* _Recorded data_
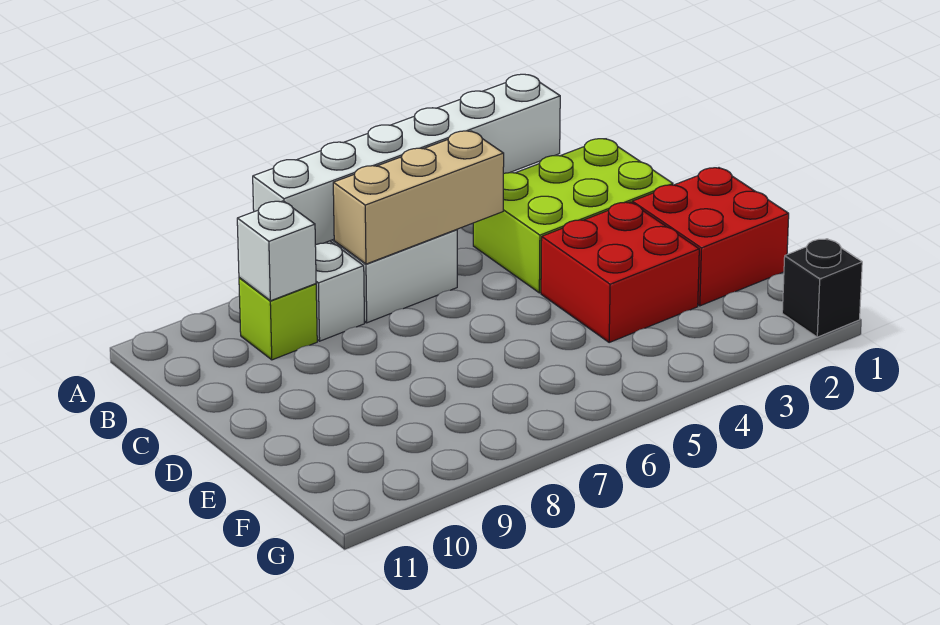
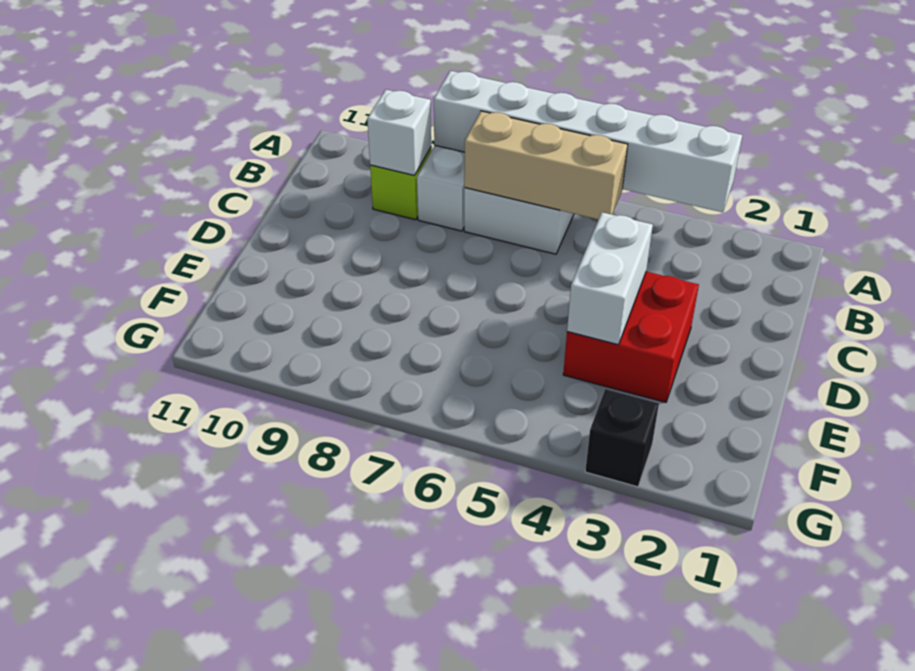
lime brick B2:C4 level 1 -> none
red brick D1:E2 level 1 -> none
none -> white brick D4:E4 level 2
black brick G1 level 1 -> black brick G3 level 1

* _Aim of the task_
Restate the data above exactly, stripping out each image.

* _Completed exercise_
lime brick B2:C4 level 1 -> none
red brick D1:E2 level 1 -> none
none -> white brick D4:E4 level 2
black brick G1 level 1 -> black brick G3 level 1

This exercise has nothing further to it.